Begin MATERIAL FOR THIS EXERCISE

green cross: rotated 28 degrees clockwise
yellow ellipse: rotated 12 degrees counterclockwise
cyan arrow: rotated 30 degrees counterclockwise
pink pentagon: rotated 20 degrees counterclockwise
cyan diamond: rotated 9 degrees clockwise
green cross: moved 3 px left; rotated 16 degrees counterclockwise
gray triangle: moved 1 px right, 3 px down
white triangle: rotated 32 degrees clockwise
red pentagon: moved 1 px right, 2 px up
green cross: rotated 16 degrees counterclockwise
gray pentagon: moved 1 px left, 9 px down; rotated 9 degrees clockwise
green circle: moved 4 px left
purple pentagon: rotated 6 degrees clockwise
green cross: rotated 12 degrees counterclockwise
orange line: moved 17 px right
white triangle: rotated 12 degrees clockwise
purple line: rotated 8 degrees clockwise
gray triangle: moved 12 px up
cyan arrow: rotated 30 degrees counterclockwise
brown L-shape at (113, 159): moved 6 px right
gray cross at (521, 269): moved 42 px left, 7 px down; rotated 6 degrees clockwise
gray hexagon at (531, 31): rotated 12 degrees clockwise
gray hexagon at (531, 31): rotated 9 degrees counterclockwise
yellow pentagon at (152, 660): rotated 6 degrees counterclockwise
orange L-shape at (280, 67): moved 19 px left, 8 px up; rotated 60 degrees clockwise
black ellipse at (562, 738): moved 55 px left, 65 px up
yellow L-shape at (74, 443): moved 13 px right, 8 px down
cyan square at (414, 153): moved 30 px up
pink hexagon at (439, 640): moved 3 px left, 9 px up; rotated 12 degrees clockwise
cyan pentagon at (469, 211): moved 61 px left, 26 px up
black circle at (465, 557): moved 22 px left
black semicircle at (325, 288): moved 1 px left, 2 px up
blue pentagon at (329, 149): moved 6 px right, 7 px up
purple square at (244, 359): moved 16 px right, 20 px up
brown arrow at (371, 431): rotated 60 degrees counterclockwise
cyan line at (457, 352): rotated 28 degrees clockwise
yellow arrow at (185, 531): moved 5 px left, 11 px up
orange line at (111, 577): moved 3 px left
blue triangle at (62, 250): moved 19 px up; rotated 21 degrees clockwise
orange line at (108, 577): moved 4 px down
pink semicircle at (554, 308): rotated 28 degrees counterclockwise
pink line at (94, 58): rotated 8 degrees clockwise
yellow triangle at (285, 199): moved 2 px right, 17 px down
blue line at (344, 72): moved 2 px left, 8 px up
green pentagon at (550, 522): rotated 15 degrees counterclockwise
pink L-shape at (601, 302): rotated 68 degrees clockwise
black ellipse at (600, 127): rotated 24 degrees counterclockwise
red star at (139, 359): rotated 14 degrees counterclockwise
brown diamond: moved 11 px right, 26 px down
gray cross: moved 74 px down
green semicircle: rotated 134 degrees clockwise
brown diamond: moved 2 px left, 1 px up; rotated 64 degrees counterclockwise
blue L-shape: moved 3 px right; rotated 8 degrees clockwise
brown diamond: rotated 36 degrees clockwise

End MATERIAL FOR THIS EXERCISE

■ WORK REQUIRED: Render every line of the data above as a JSON list of strings, one string per line, omitting blank lines.

■ FINISHED ANSWER:
[
  "green cross: rotated 28 degrees clockwise",
  "yellow ellipse: rotated 12 degrees counterclockwise",
  "cyan arrow: rotated 30 degrees counterclockwise",
  "pink pentagon: rotated 20 degrees counterclockwise",
  "cyan diamond: rotated 9 degrees clockwise",
  "green cross: moved 3 px left; rotated 16 degrees counterclockwise",
  "gray triangle: moved 1 px right, 3 px down",
  "white triangle: rotated 32 degrees clockwise",
  "red pentagon: moved 1 px right, 2 px up",
  "green cross: rotated 16 degrees counterclockwise",
  "gray pentagon: moved 1 px left, 9 px down; rotated 9 degrees clockwise",
  "green circle: moved 4 px left",
  "purple pentagon: rotated 6 degrees clockwise",
  "green cross: rotated 12 degrees counterclockwise",
  "orange line: moved 17 px right",
  "white triangle: rotated 12 degrees clockwise",
  "purple line: rotated 8 degrees clockwise",
  "gray triangle: moved 12 px up",
  "cyan arrow: rotated 30 degrees counterclockwise",
  "brown L-shape at (113, 159): moved 6 px right",
  "gray cross at (521, 269): moved 42 px left, 7 px down; rotated 6 degrees clockwise",
  "gray hexagon at (531, 31): rotated 12 degrees clockwise",
  "gray hexagon at (531, 31): rotated 9 degrees counterclockwise",
  "yellow pentagon at (152, 660): rotated 6 degrees counterclockwise",
  "orange L-shape at (280, 67): moved 19 px left, 8 px up; rotated 60 degrees clockwise",
  "black ellipse at (562, 738): moved 55 px left, 65 px up",
  "yellow L-shape at (74, 443): moved 13 px right, 8 px down",
  "cyan square at (414, 153): moved 30 px up",
  "pink hexagon at (439, 640): moved 3 px left, 9 px up; rotated 12 degrees clockwise",
  "cyan pentagon at (469, 211): moved 61 px left, 26 px up",
  "black circle at (465, 557): moved 22 px left",
  "black semicircle at (325, 288): moved 1 px left, 2 px up",
  "blue pentagon at (329, 149): moved 6 px right, 7 px up",
  "purple square at (244, 359): moved 16 px right, 20 px up",
  "brown arrow at (371, 431): rotated 60 degrees counterclockwise",
  "cyan line at (457, 352): rotated 28 degrees clockwise",
  "yellow arrow at (185, 531): moved 5 px left, 11 px up",
  "orange line at (111, 577): moved 3 px left",
  "blue triangle at (62, 250): moved 19 px up; rotated 21 degrees clockwise",
  "orange line at (108, 577): moved 4 px down",
  "pink semicircle at (554, 308): rotated 28 degrees counterclockwise",
  "pink line at (94, 58): rotated 8 degrees clockwise",
  "yellow triangle at (285, 199): moved 2 px right, 17 px down",
  "blue line at (344, 72): moved 2 px left, 8 px up",
  "green pentagon at (550, 522): rotated 15 degrees counterclockwise",
  "pink L-shape at (601, 302): rotated 68 degrees clockwise",
  "black ellipse at (600, 127): rotated 24 degrees counterclockwise",
  "red star at (139, 359): rotated 14 degrees counterclockwise",
  "brown diamond: moved 11 px right, 26 px down",
  "gray cross: moved 74 px down",
  "green semicircle: rotated 134 degrees clockwise",
  "brown diamond: moved 2 px left, 1 px up; rotated 64 degrees counterclockwise",
  "blue L-shape: moved 3 px right; rotated 8 degrees clockwise",
  "brown diamond: rotated 36 degrees clockwise"
]